**What you are asked to do**
Give back the lines below exactly, but do not include any pictures.

**Records to use**
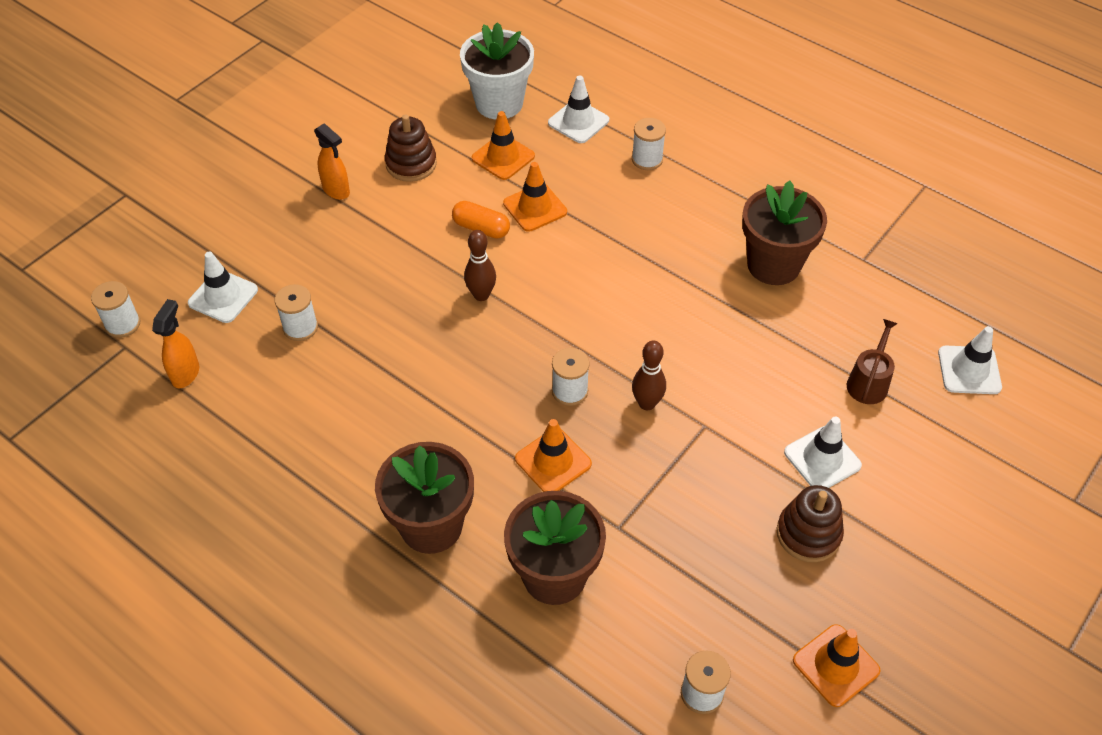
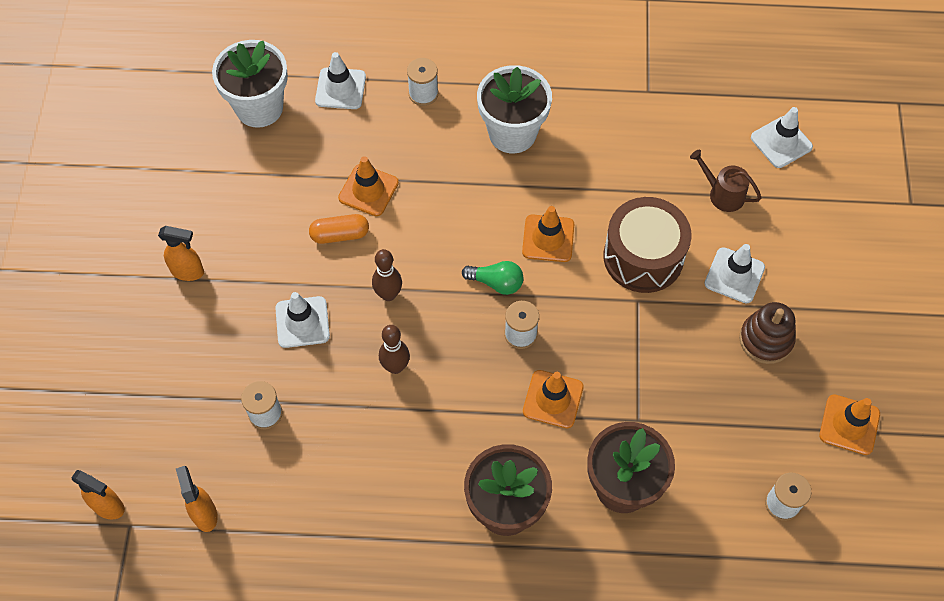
camera: 35 degrees left, 10 degrees up
(123, 324) = (108, 507): white spool -> orange spray bottle
(223, 296) = (175, 427): white traffic cone -> white traffic cone (302, 322)
(411, 164) = (231, 209): brown stacking toy -> none
(503, 157) = (304, 158): orange traffic cone -> orange traffic cone (548, 238)
(584, 338) = (496, 283): none -> green light bulb
(647, 403) = (583, 308): brown bowling pin -> brown bowling pin (395, 367)
(701, 228) = (512, 133): none -> white flower pot
(742, 392) = (643, 257): none -> brown drum
(773, 265) = (588, 134): brown flower pot -> none
(868, 382) = (722, 194): brown watering can -> brown watering can turned 45 degrees counterclockwise

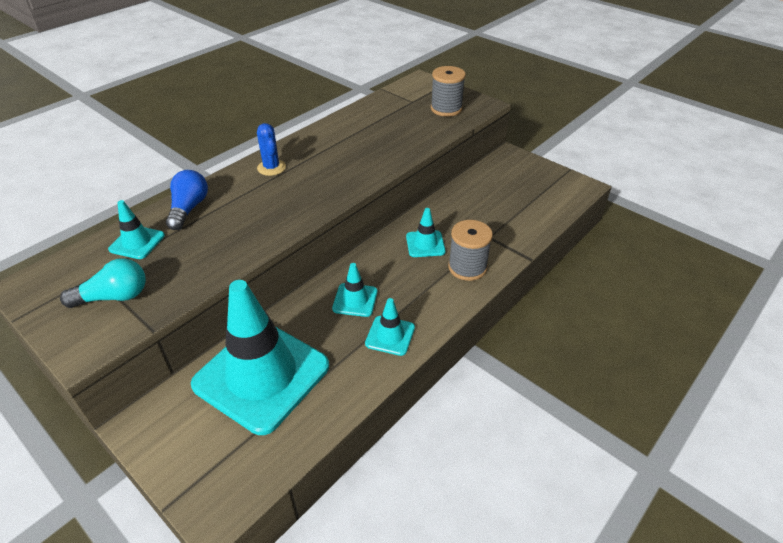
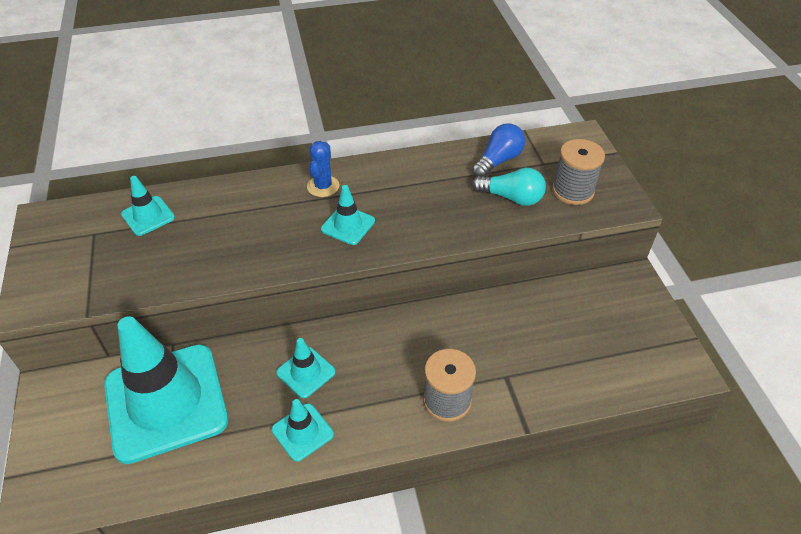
camera: 35 degrees right, 5 degrees up
(114, 297) = (88, 264): turquoise light bulb -> turquoise light bulb (511, 198)
(189, 208) = (215, 200): blue light bulb -> blue light bulb (498, 161)
(425, 244) = (429, 346): turquoise traffic cone -> turquoise traffic cone (348, 225)

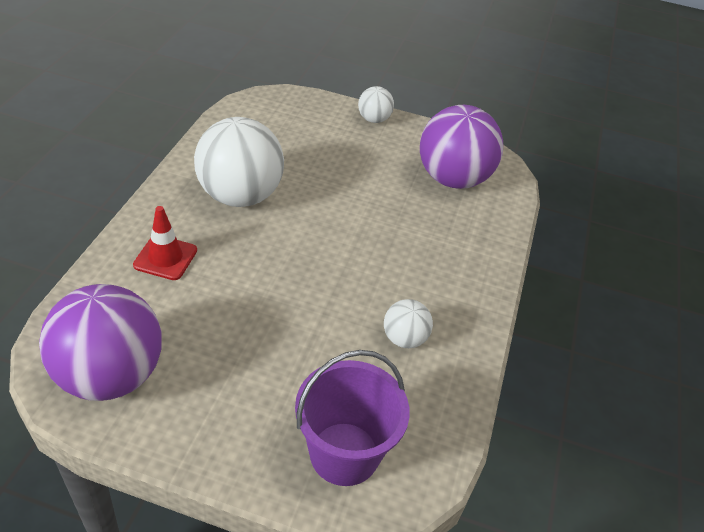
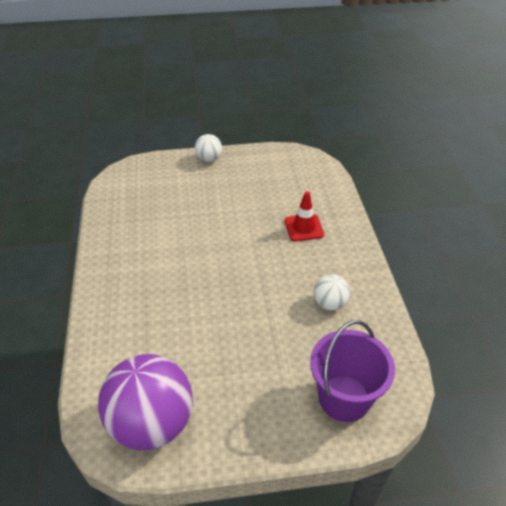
camera: 20 degrees left, 0 degrees up
(165, 258) = (131, 319): red traffic cone -> red traffic cone (304, 228)
(240, 196) = (154, 251): white ball -> none
(453, 179) = (288, 181): purple ball -> none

**Answer for the task**
camera: 35 degrees left, 10 degrees up
(123, 324) = (108, 507): white spool -> orange spray bottle
(223, 296) = (175, 427): white traffic cone -> white traffic cone (302, 322)
(411, 164) = (231, 209): brown stacking toy -> none
(503, 157) = (304, 158): orange traffic cone -> orange traffic cone (548, 238)
(584, 338) = (496, 283): none -> green light bulb
(647, 403) = (583, 308): brown bowling pin -> brown bowling pin (395, 367)
(701, 228) = (512, 133): none -> white flower pot
(742, 392) = (643, 257): none -> brown drum
(773, 265) = (588, 134): brown flower pot -> none
(868, 382) = (722, 194): brown watering can -> brown watering can turned 45 degrees counterclockwise

camera: 35 degrees right, 5 degrees up
(114, 297) = (88, 264): turquoise light bulb -> turquoise light bulb (511, 198)
(189, 208) = (215, 200): blue light bulb -> blue light bulb (498, 161)
(425, 244) = (429, 346): turquoise traffic cone -> turquoise traffic cone (348, 225)

camera: 20 degrees left, 0 degrees up
(165, 258) = (131, 319): red traffic cone -> red traffic cone (304, 228)
(240, 196) = (154, 251): white ball -> none
(453, 179) = (288, 181): purple ball -> none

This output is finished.